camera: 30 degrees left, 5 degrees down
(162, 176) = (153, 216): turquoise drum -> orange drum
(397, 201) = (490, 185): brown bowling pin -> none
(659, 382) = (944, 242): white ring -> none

####

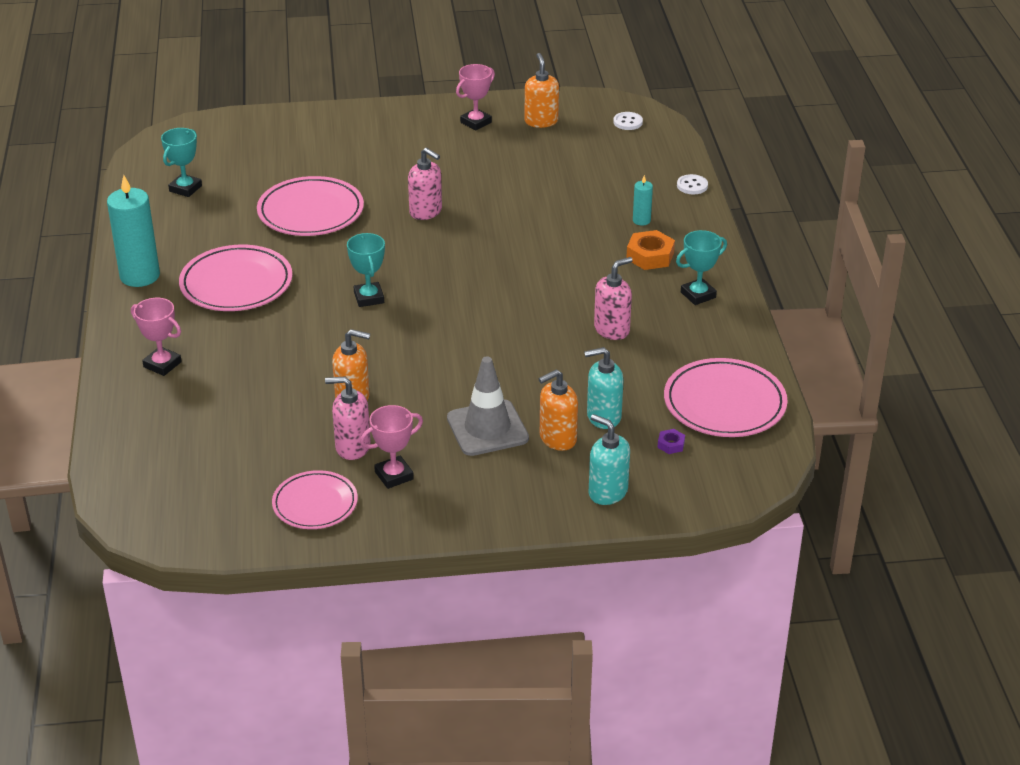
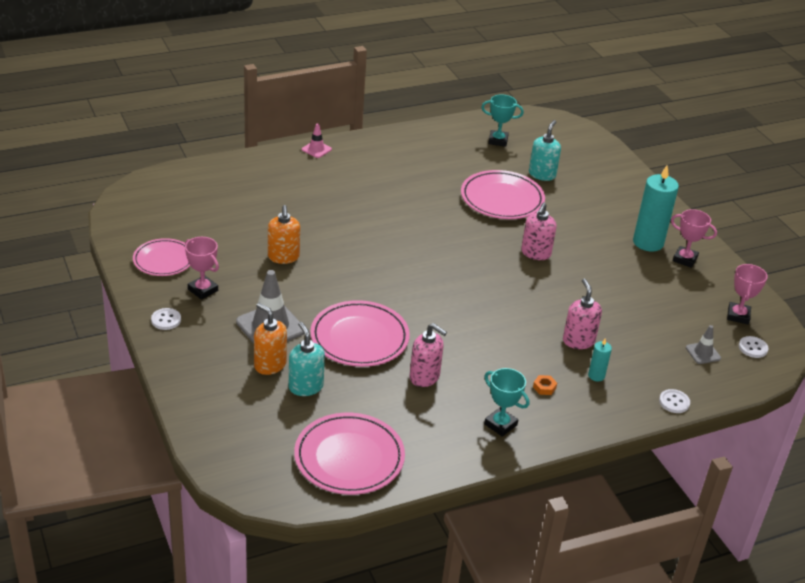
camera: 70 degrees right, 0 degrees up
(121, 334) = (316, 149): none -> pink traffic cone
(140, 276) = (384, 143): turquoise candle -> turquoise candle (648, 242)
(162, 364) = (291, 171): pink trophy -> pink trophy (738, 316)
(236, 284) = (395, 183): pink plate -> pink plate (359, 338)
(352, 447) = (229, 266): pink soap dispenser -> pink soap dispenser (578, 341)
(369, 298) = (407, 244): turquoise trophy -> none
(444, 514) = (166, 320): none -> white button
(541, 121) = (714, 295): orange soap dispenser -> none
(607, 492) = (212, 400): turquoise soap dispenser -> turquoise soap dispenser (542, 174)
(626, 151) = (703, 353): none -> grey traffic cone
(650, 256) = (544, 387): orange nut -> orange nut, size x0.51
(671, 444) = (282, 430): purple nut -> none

####

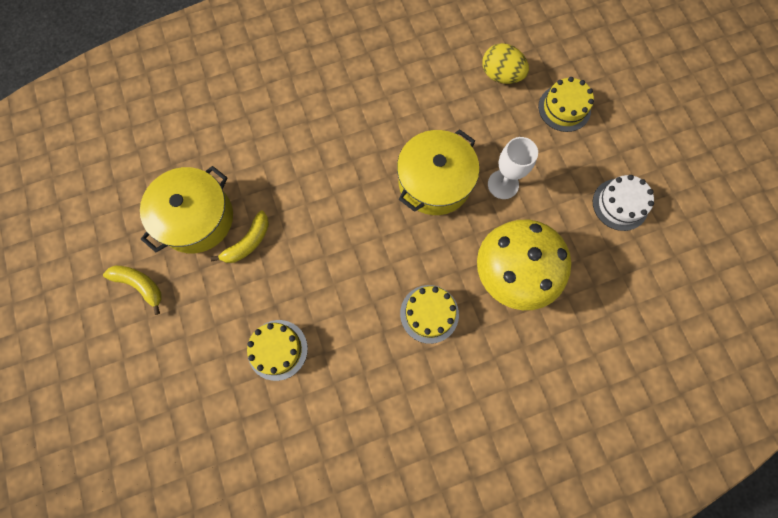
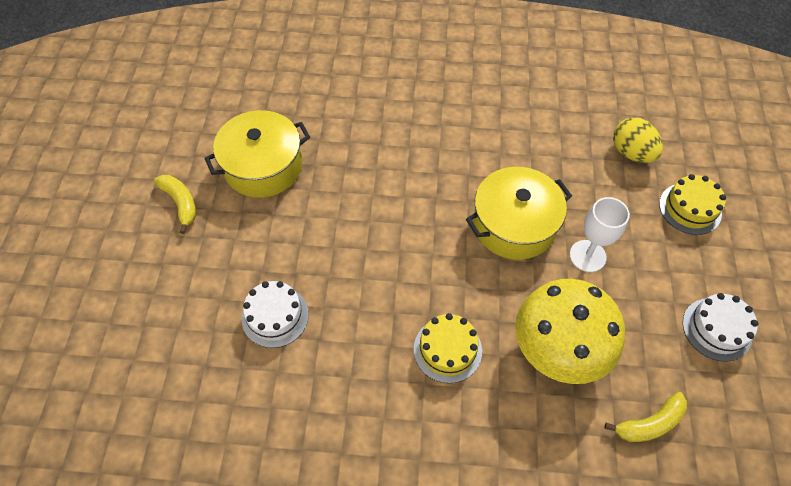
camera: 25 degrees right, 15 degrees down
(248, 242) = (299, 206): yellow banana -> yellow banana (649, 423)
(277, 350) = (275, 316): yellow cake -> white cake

####

What you are asked to do:
Using the entries above, give again exactly the lines from the line holding "(236, 284) = (395, 183): pink" through the line holding "(671, 444) = (282, 430): purple nut -> none". Include both end lines and nothing else.

Written solution:
(236, 284) = (395, 183): pink plate -> pink plate (359, 338)
(352, 447) = (229, 266): pink soap dispenser -> pink soap dispenser (578, 341)
(369, 298) = (407, 244): turquoise trophy -> none
(444, 514) = (166, 320): none -> white button
(541, 121) = (714, 295): orange soap dispenser -> none
(607, 492) = (212, 400): turquoise soap dispenser -> turquoise soap dispenser (542, 174)
(626, 151) = (703, 353): none -> grey traffic cone
(650, 256) = (544, 387): orange nut -> orange nut, size x0.51
(671, 444) = (282, 430): purple nut -> none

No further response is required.